EXERCISE GOAL >> Scan the records for "moved". Report each line that includes it.

*** Opening RECORDS SUPPLIED ***

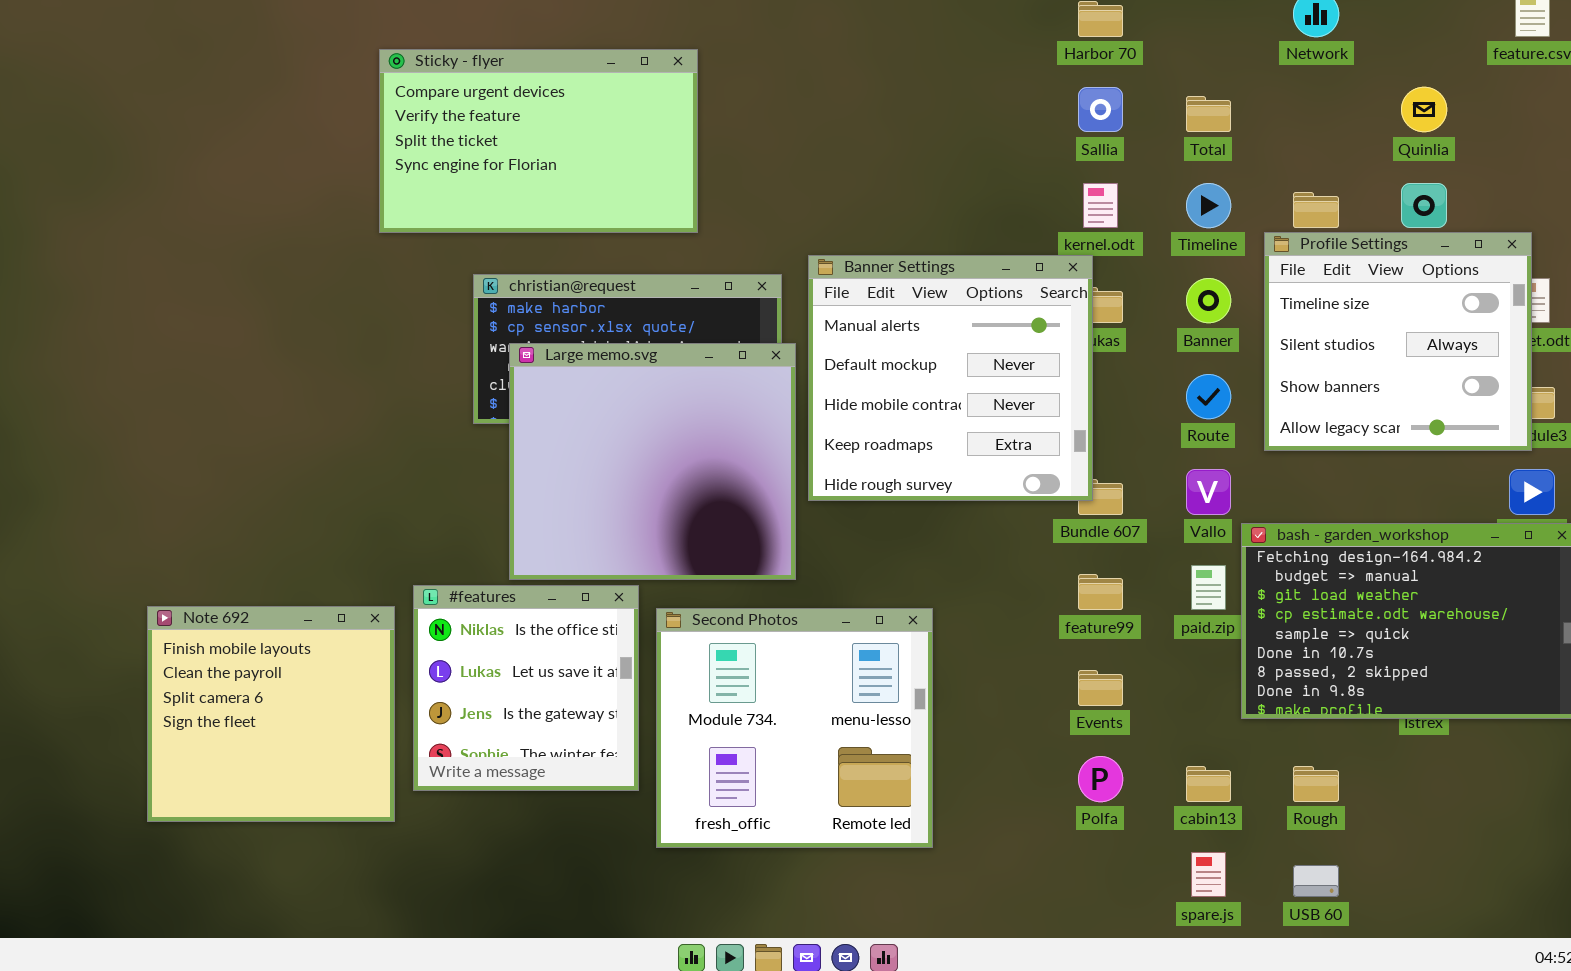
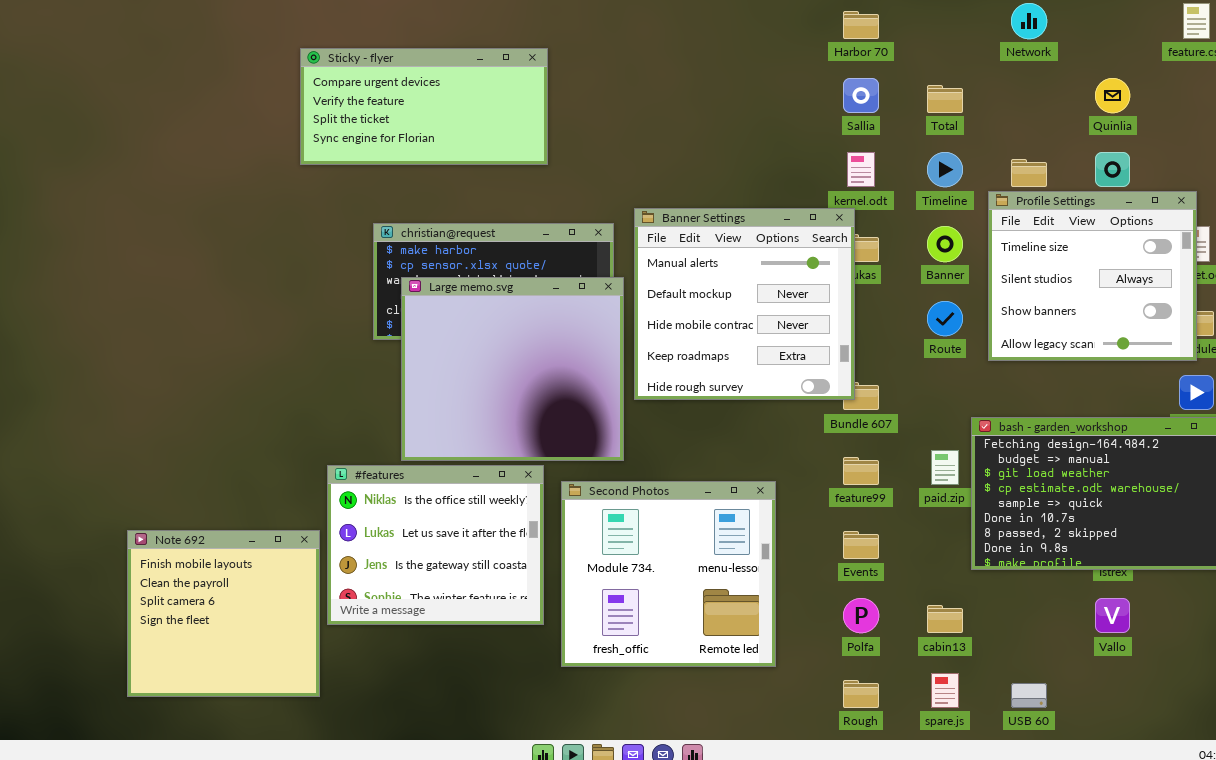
Sticky - flyer: [379,49,698,233] -> [300,48,548,165], resized
Vallo: [1186,469,1231,515] -> [1095,598,1130,633], moved
#features: [413,585,639,791] -> [327,465,544,625], resized
Note 692: [147,606,395,822] -> [127,530,320,697], moved
Second Photos: [656,608,933,848] -> [561,481,776,667], moved
Rough: [1293,766,1339,802] -> [843,680,879,708], moved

*** Closing RECORDS SUPPLIED ***

SOLUTION TO THE PROBLEM >>
Vallo: [1186,469,1231,515] -> [1095,598,1130,633], moved
Note 692: [147,606,395,822] -> [127,530,320,697], moved
Second Photos: [656,608,933,848] -> [561,481,776,667], moved
Rough: [1293,766,1339,802] -> [843,680,879,708], moved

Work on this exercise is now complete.